What you have to do:
Give back only one number: how many lines in the data below contain the word "Tracker".

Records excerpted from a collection
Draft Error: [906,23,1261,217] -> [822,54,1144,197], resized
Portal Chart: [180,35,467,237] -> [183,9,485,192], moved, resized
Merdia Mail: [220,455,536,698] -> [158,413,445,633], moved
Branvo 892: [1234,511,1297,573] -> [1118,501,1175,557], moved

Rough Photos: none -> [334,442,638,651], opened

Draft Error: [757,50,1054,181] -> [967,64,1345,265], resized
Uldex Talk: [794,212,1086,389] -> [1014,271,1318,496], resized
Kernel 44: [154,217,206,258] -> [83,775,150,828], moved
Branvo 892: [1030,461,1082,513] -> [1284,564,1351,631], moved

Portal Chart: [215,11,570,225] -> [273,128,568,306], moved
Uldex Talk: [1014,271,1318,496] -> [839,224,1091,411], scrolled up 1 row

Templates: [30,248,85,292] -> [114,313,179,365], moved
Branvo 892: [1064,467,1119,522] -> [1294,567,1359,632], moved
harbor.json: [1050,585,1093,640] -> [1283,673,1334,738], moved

==

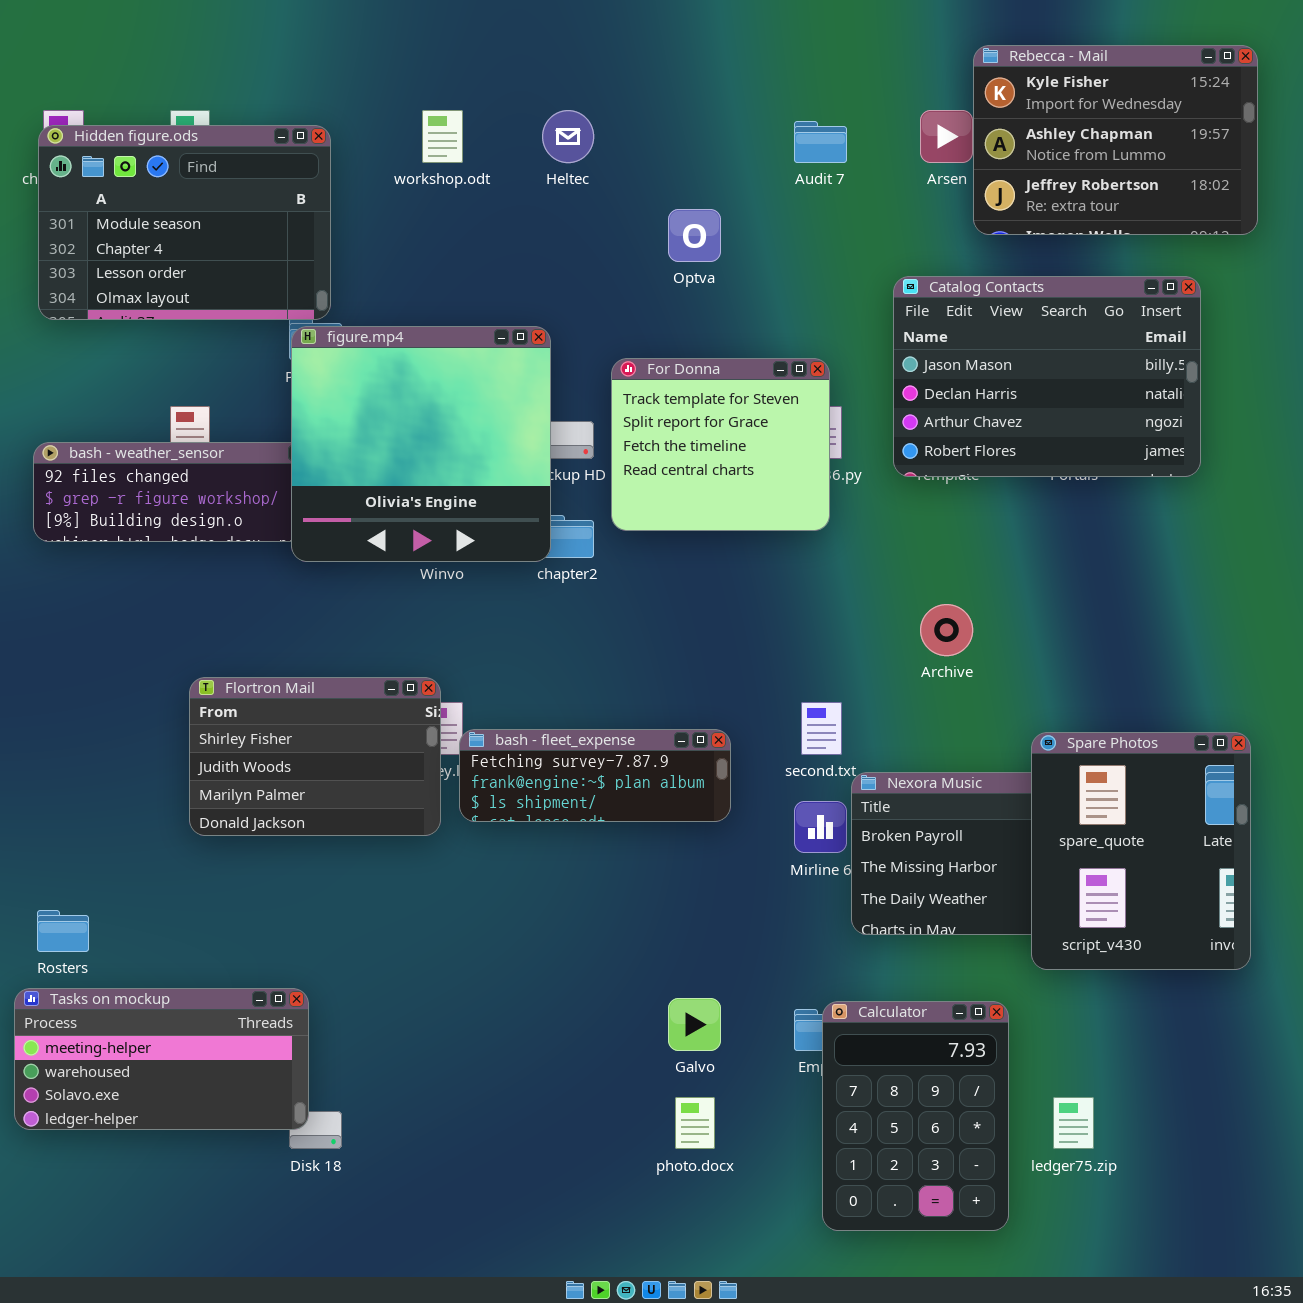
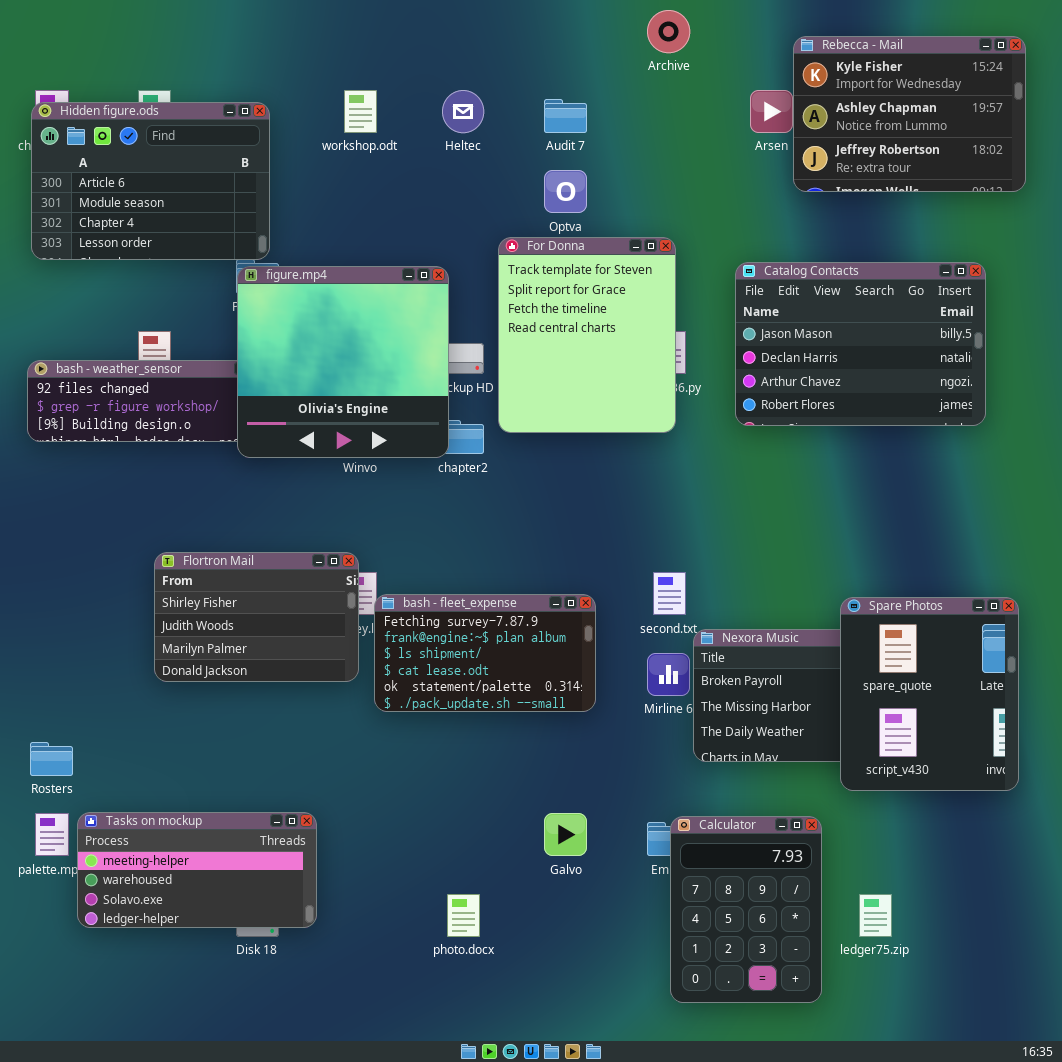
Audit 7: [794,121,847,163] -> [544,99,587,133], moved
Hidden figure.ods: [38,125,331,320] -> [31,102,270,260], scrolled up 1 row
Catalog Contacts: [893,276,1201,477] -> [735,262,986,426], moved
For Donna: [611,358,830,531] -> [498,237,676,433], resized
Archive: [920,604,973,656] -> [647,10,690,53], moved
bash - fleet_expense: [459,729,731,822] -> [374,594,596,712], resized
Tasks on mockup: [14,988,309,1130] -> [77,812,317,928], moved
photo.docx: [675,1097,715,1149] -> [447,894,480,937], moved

...

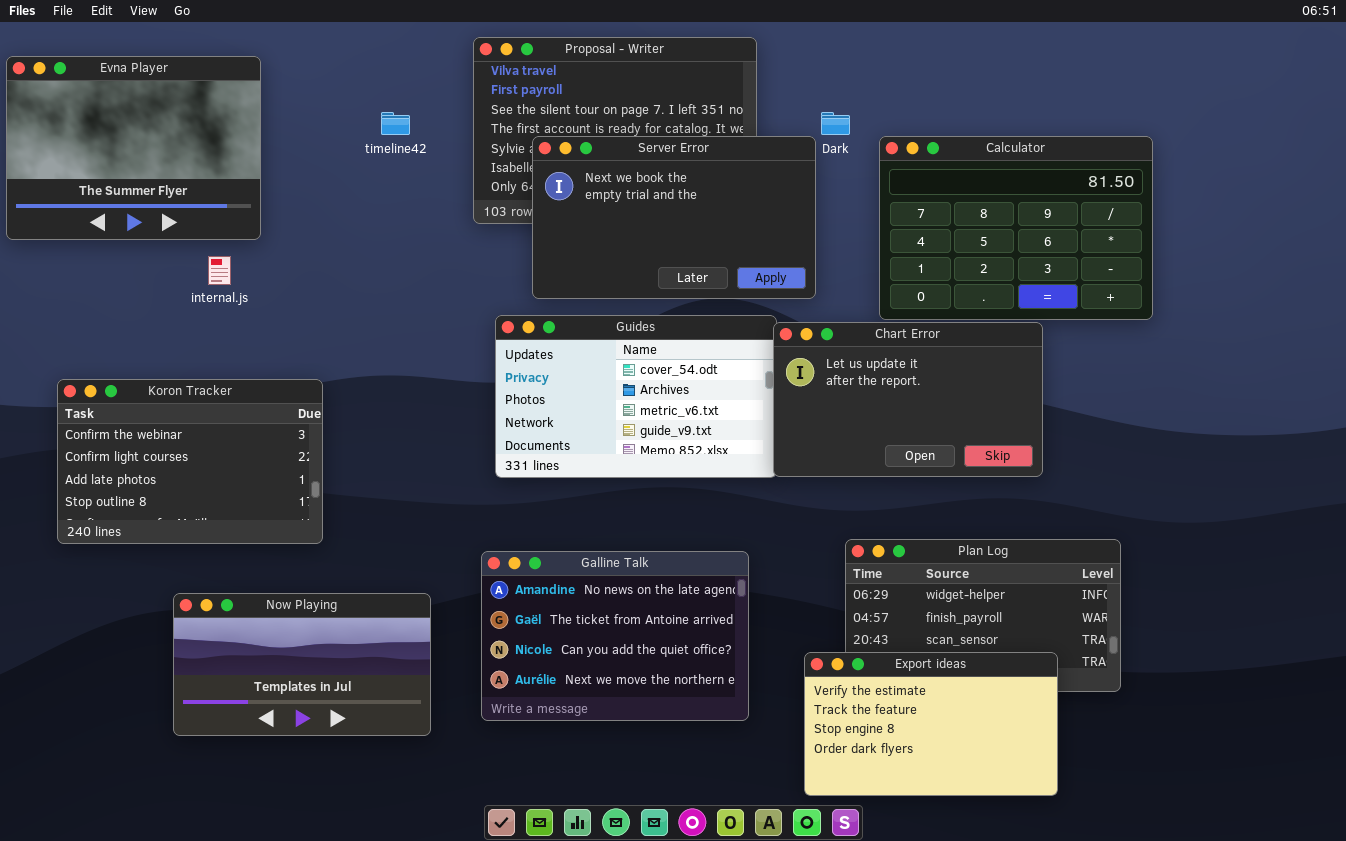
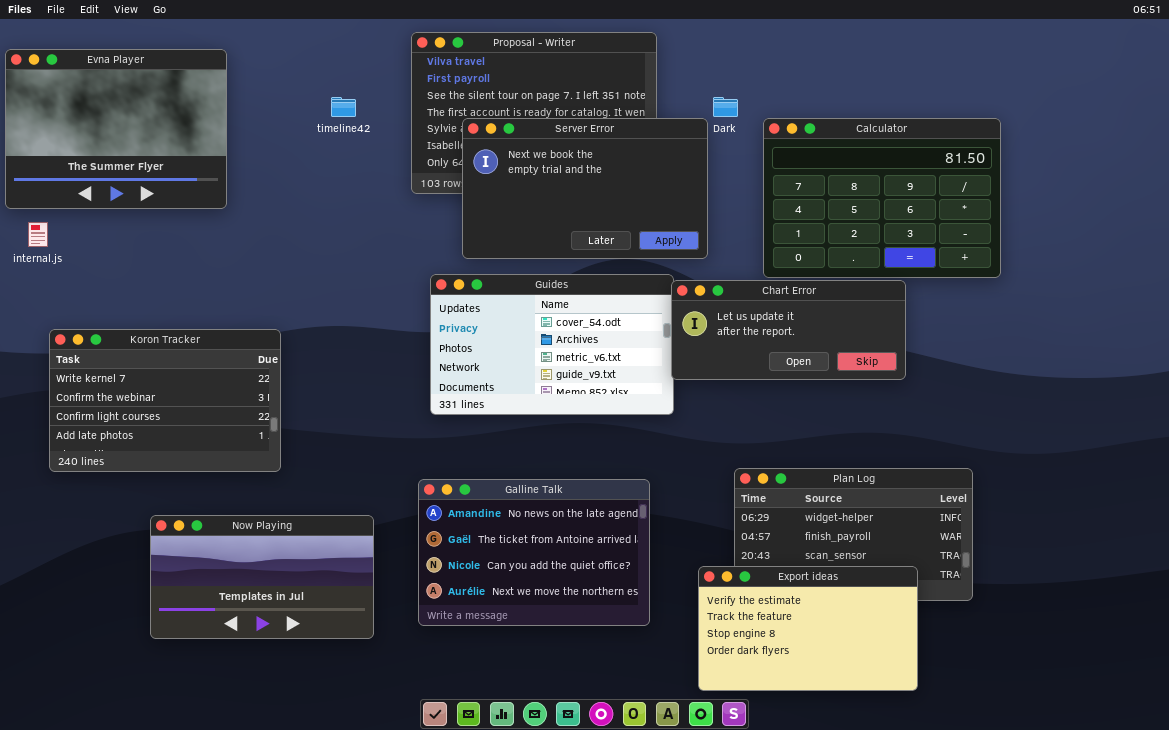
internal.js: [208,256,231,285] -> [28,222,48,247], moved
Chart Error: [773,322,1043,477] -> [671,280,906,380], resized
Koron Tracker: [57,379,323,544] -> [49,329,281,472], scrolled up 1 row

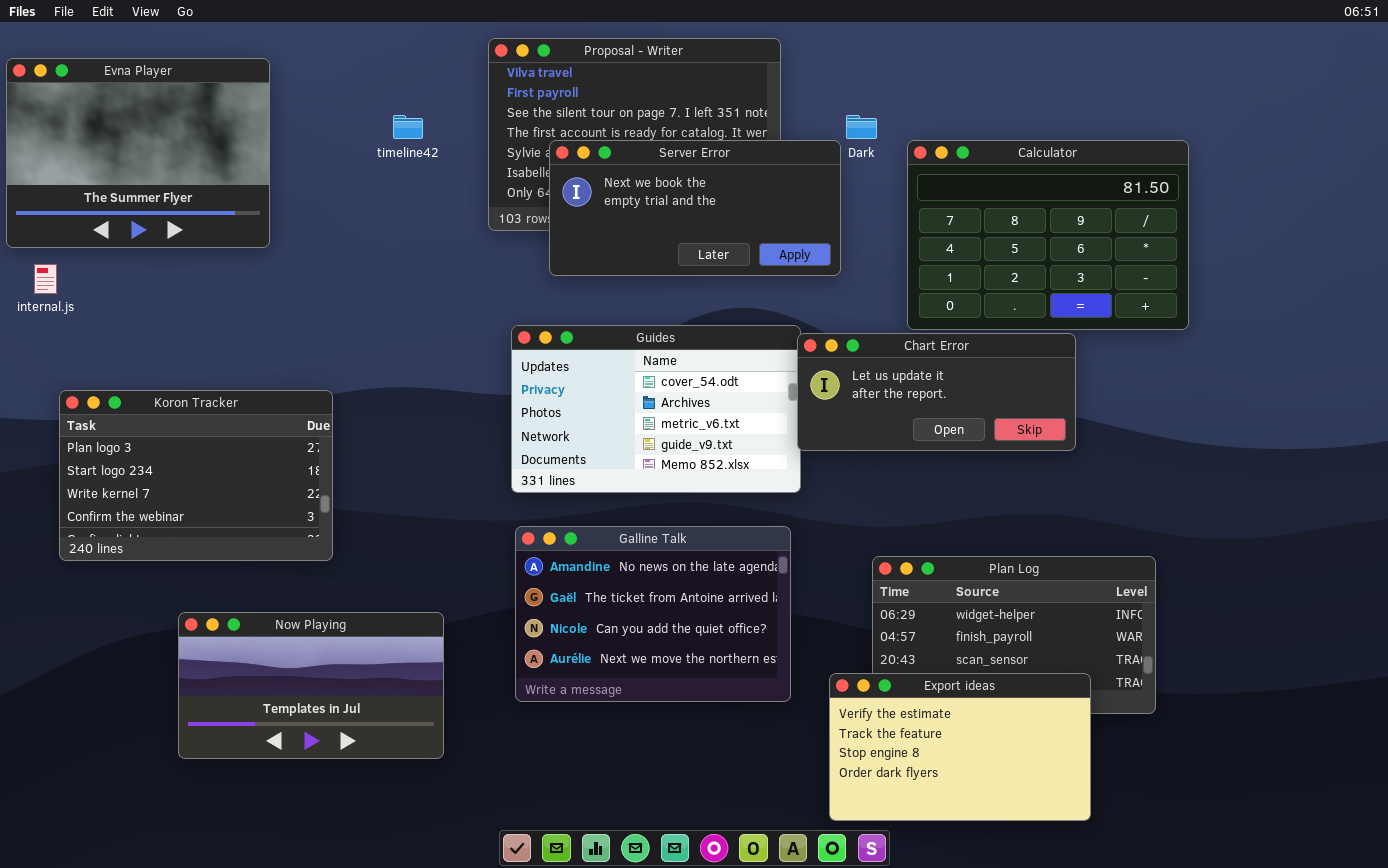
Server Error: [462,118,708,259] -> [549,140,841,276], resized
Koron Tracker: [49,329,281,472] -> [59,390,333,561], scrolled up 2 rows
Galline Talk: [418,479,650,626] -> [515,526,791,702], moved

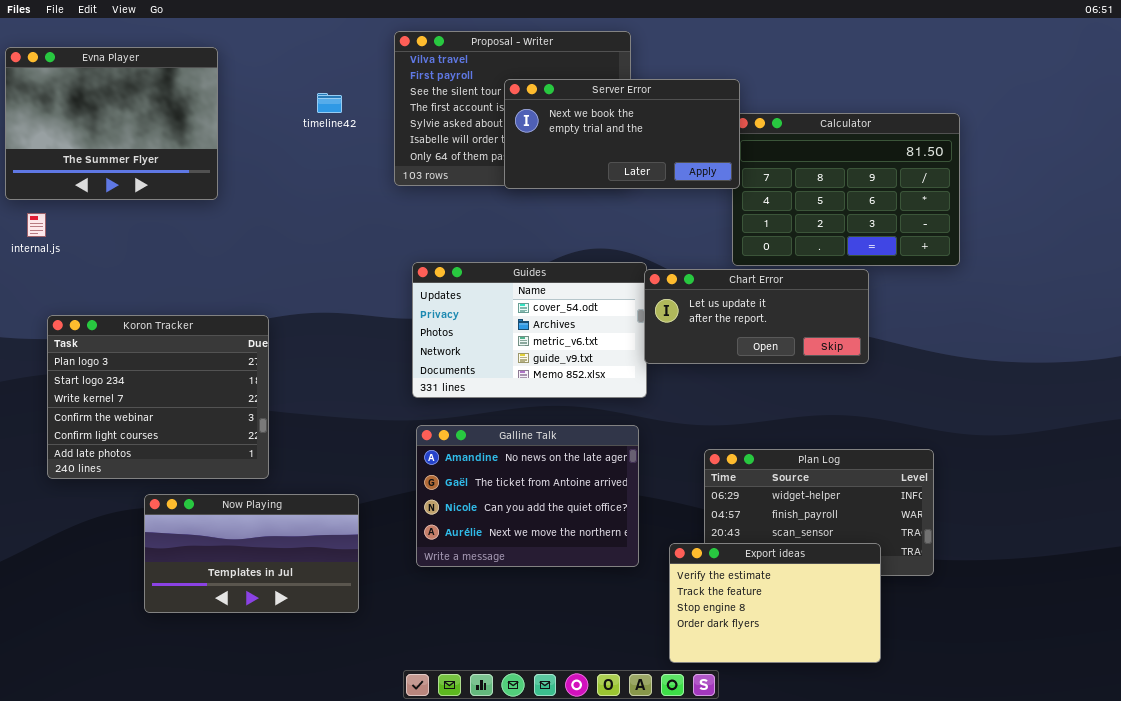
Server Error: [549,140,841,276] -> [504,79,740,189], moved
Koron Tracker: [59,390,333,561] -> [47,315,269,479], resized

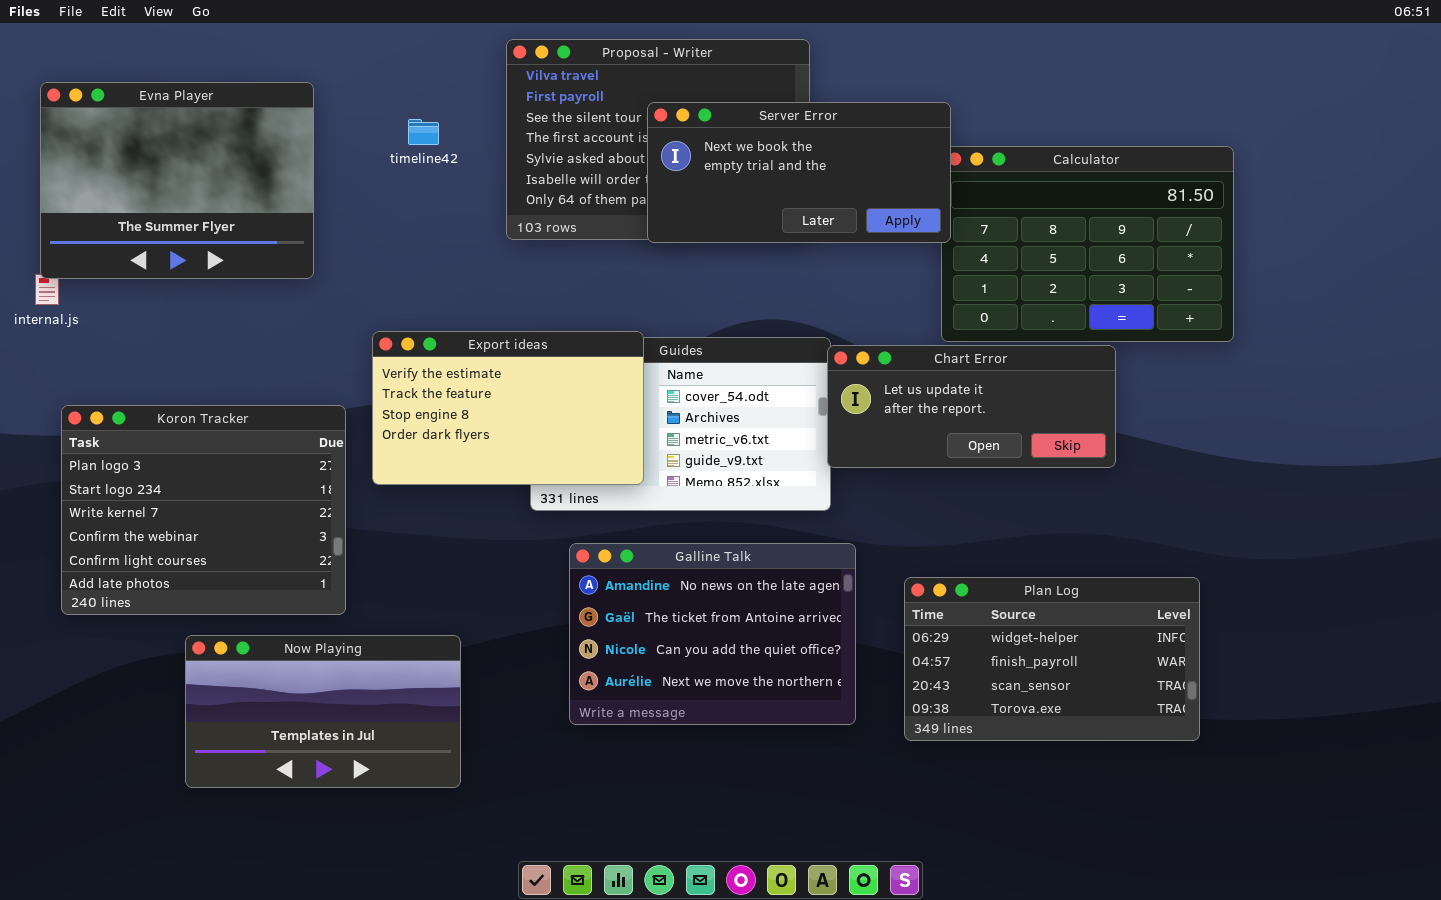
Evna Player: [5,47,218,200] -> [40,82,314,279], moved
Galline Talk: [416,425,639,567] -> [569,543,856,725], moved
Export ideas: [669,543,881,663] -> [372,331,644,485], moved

Result below:
3